*DATA SUPPLIED*:
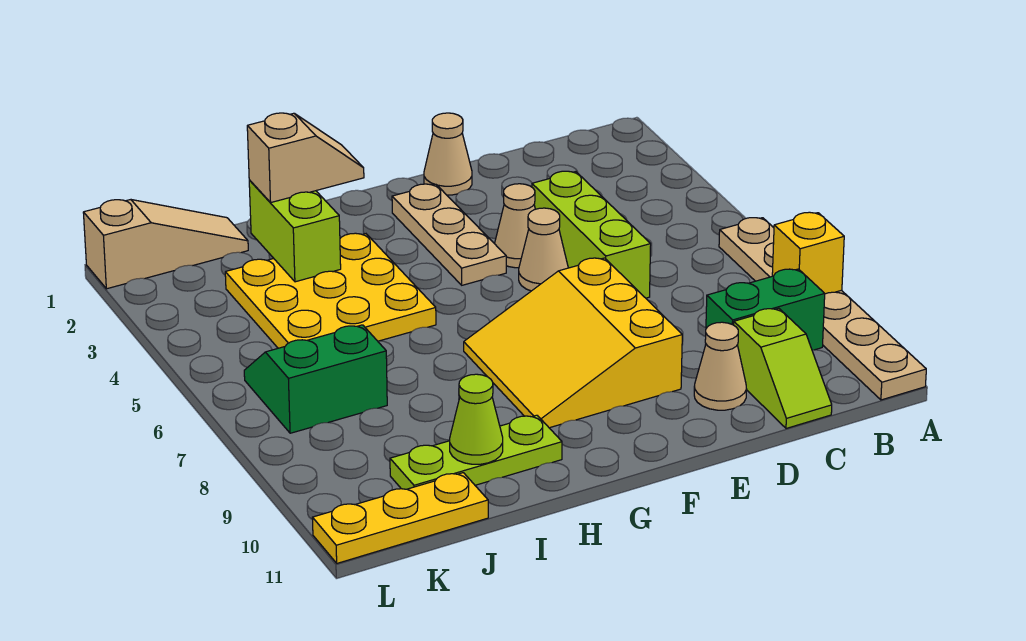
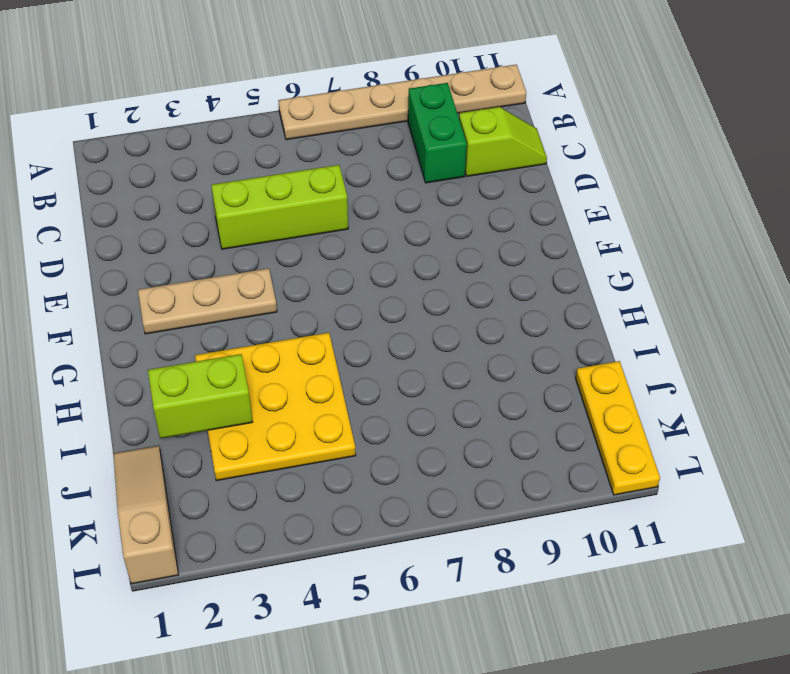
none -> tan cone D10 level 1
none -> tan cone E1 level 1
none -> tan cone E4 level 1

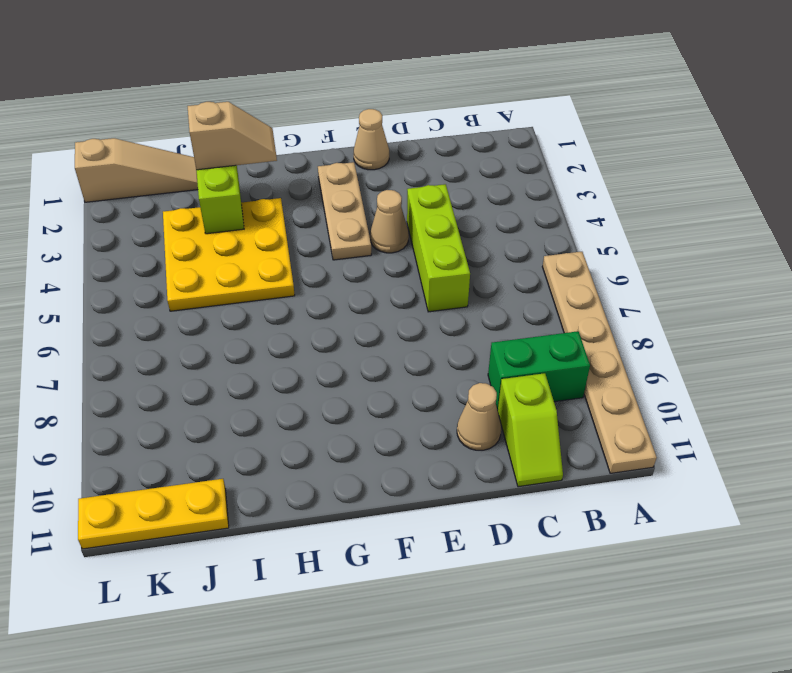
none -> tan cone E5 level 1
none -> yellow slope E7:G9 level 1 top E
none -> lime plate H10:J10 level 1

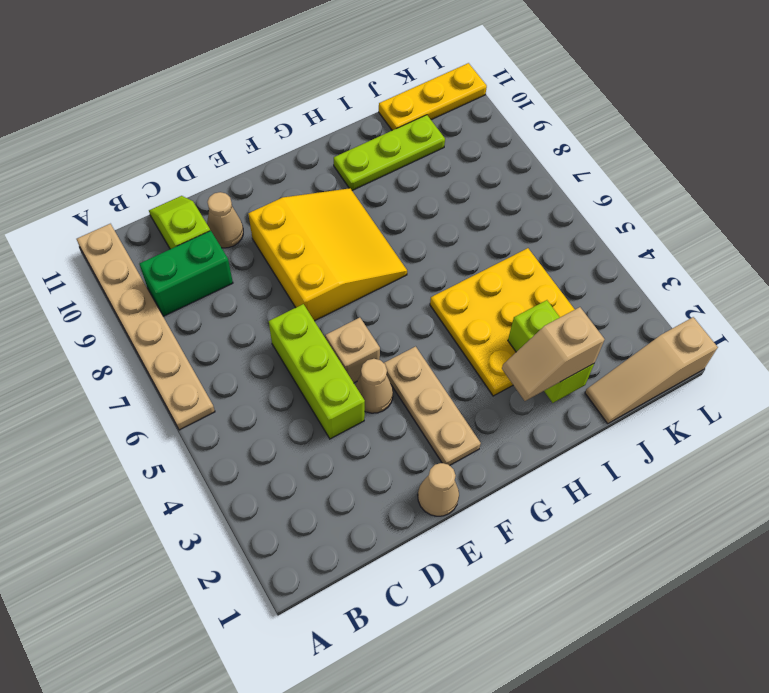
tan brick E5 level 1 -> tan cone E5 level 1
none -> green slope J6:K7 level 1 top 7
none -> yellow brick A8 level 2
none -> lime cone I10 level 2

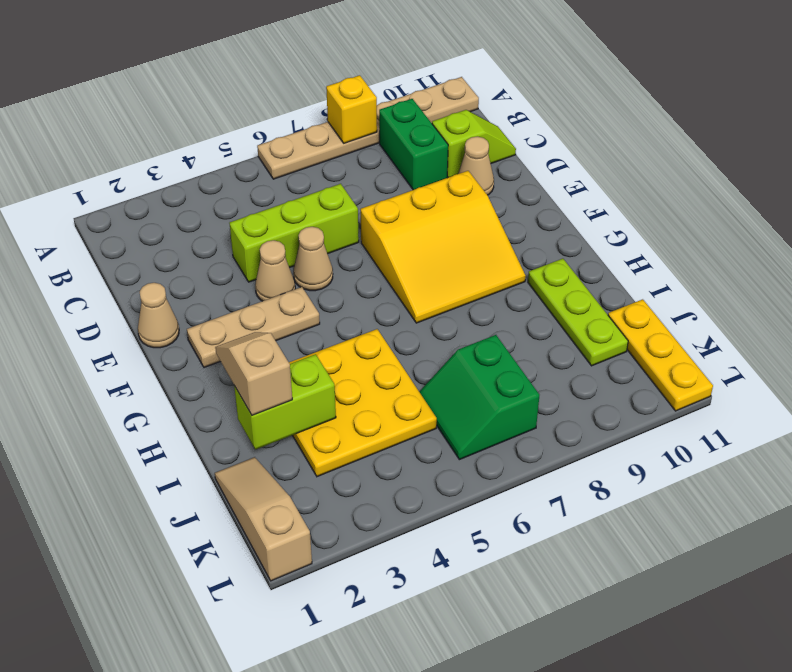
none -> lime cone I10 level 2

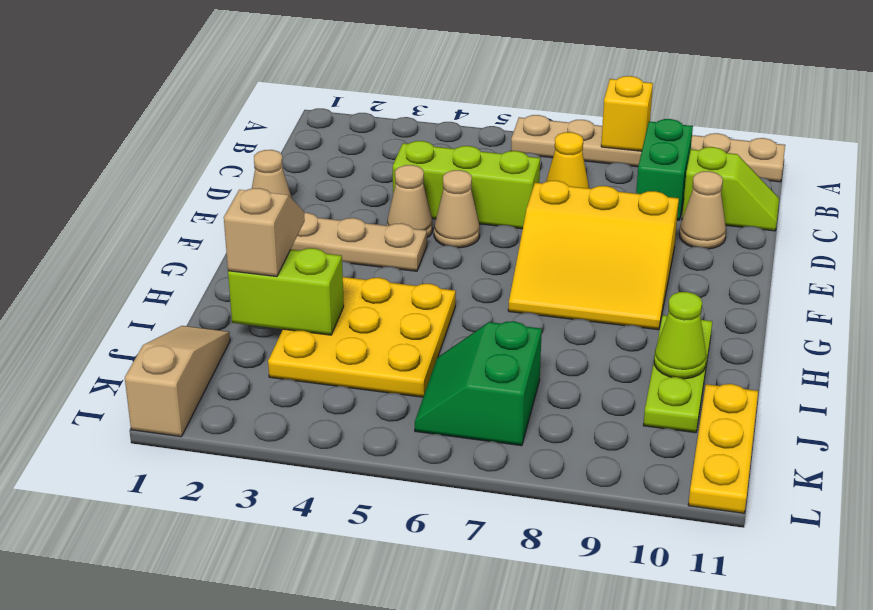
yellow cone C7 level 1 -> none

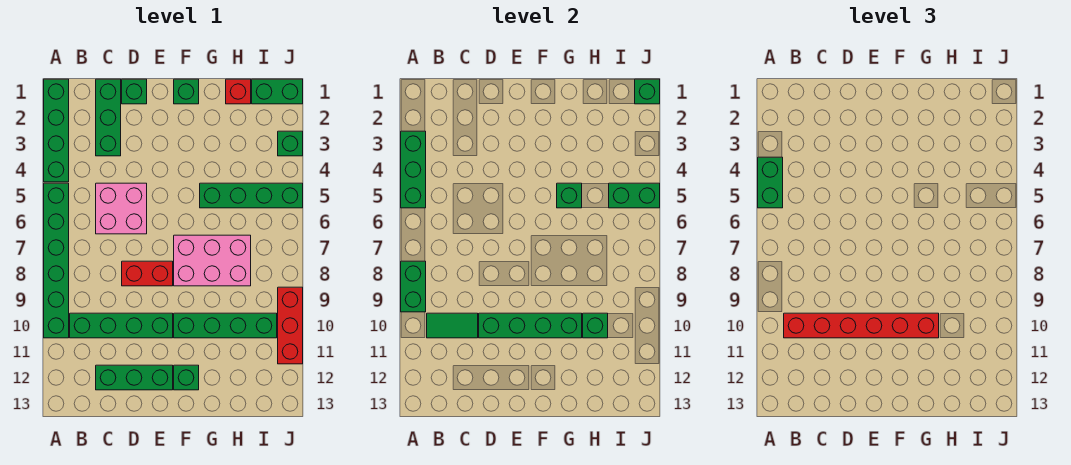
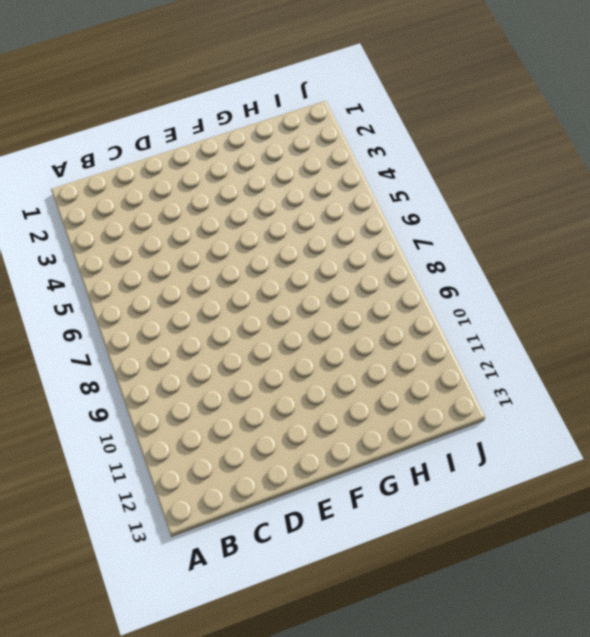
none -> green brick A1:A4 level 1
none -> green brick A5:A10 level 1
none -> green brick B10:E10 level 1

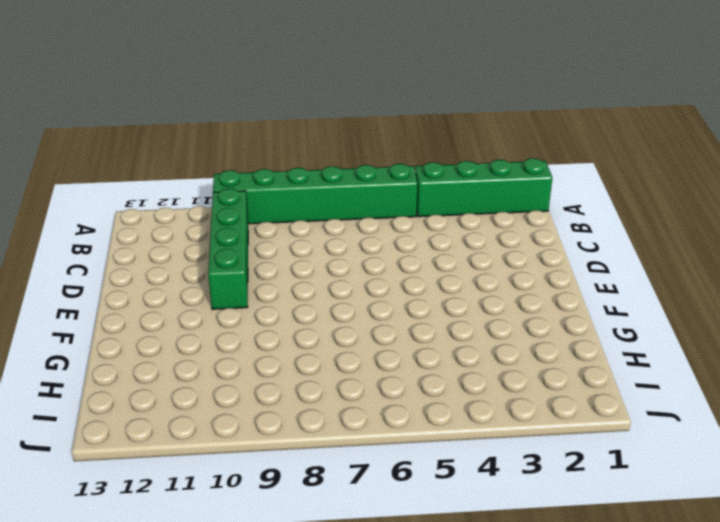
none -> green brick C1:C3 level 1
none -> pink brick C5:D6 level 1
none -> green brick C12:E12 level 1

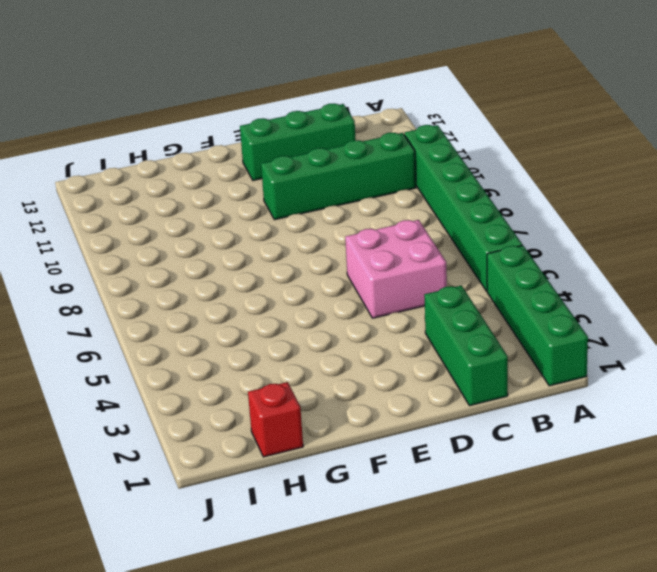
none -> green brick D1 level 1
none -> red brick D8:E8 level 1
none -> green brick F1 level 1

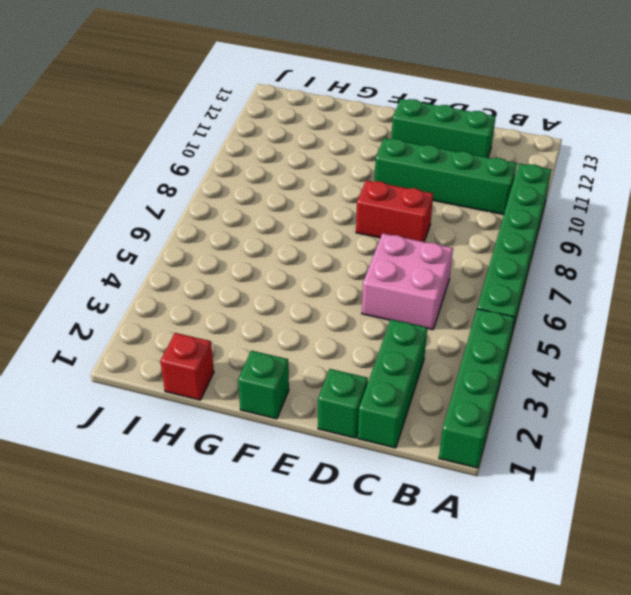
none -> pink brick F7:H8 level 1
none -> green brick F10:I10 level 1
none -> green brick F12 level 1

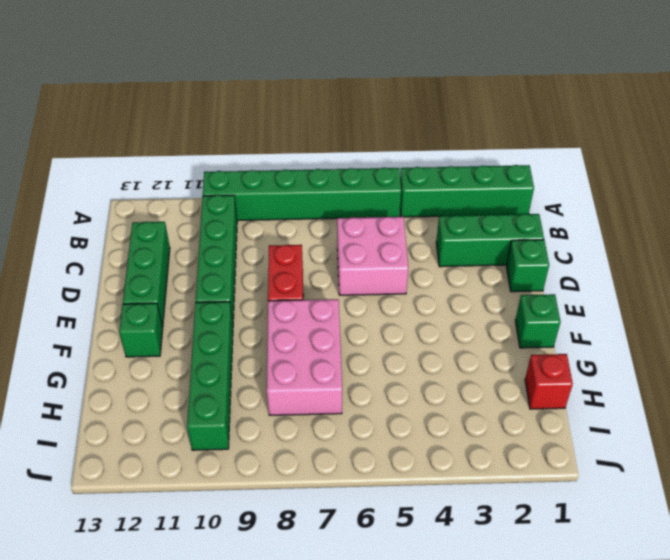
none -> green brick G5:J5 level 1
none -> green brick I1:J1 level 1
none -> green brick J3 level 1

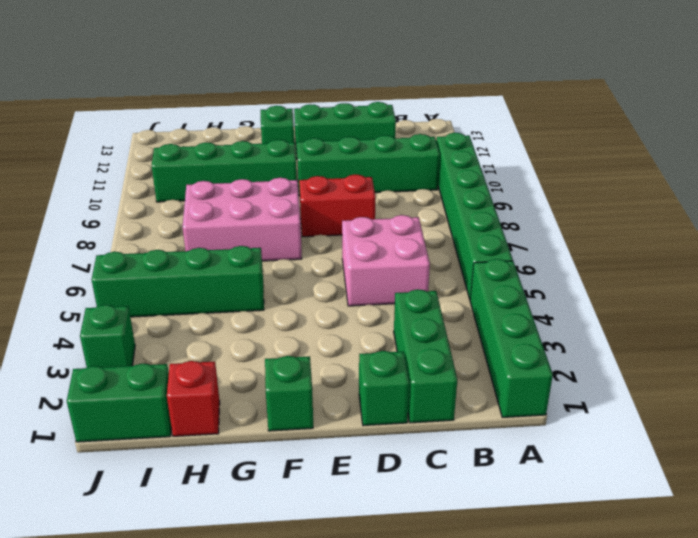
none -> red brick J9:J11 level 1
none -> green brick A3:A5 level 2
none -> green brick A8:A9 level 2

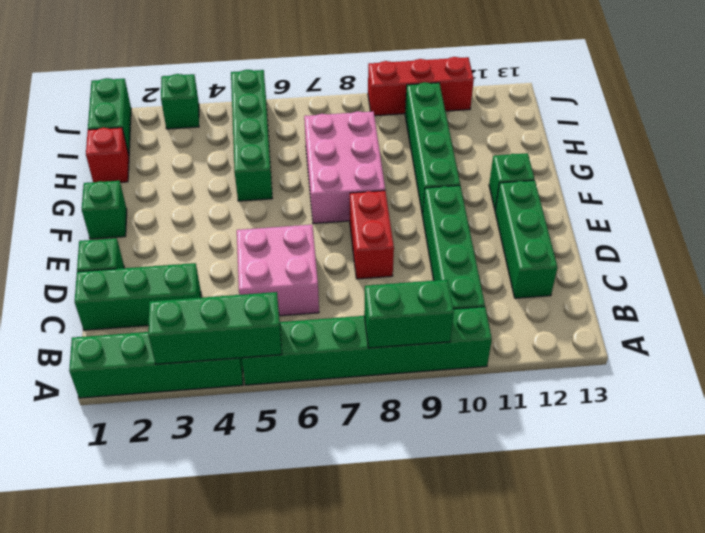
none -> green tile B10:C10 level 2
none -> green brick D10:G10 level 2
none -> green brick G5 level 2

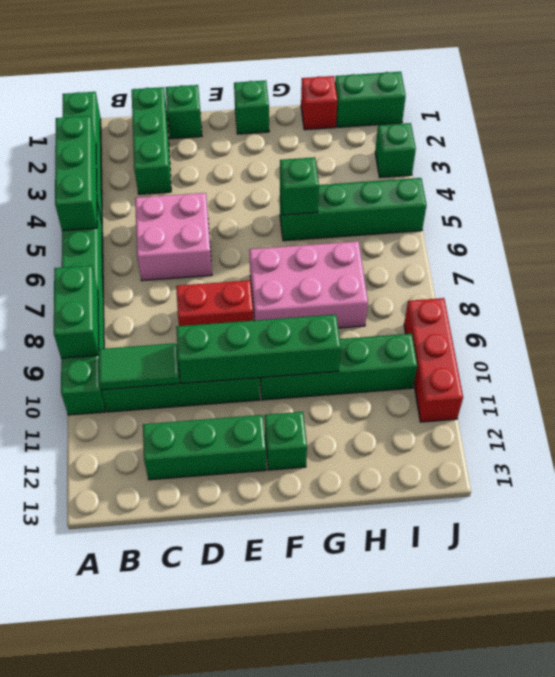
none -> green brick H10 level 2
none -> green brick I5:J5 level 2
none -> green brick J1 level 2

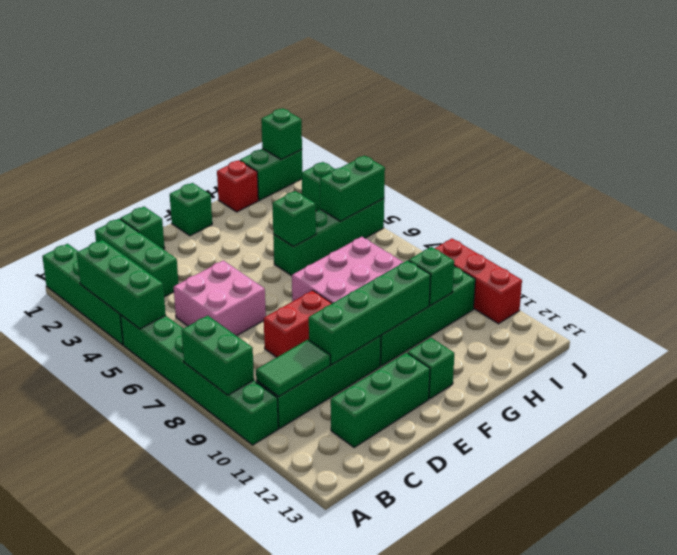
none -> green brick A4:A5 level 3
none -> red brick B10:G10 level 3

*WORK INSTRUCTION*:
All that is needed is the data above, repeated exactly, without the pictures.

*RESPONSE TO THIS TASK*:
none -> tan cone D10 level 1
none -> tan cone E1 level 1
none -> tan cone E4 level 1

none -> tan cone E5 level 1
none -> yellow slope E7:G9 level 1 top E
none -> lime plate H10:J10 level 1

tan brick E5 level 1 -> tan cone E5 level 1
none -> green slope J6:K7 level 1 top 7
none -> yellow brick A8 level 2
none -> lime cone I10 level 2

none -> lime cone I10 level 2

yellow cone C7 level 1 -> none

none -> green brick A1:A4 level 1
none -> green brick A5:A10 level 1
none -> green brick B10:E10 level 1

none -> green brick C1:C3 level 1
none -> pink brick C5:D6 level 1
none -> green brick C12:E12 level 1

none -> green brick D1 level 1
none -> red brick D8:E8 level 1
none -> green brick F1 level 1

none -> pink brick F7:H8 level 1
none -> green brick F10:I10 level 1
none -> green brick F12 level 1

none -> green brick G5:J5 level 1
none -> green brick I1:J1 level 1
none -> green brick J3 level 1

none -> red brick J9:J11 level 1
none -> green brick A3:A5 level 2
none -> green brick A8:A9 level 2

none -> green tile B10:C10 level 2
none -> green brick D10:G10 level 2
none -> green brick G5 level 2

none -> green brick H10 level 2
none -> green brick I5:J5 level 2
none -> green brick J1 level 2

none -> green brick A4:A5 level 3
none -> red brick B10:G10 level 3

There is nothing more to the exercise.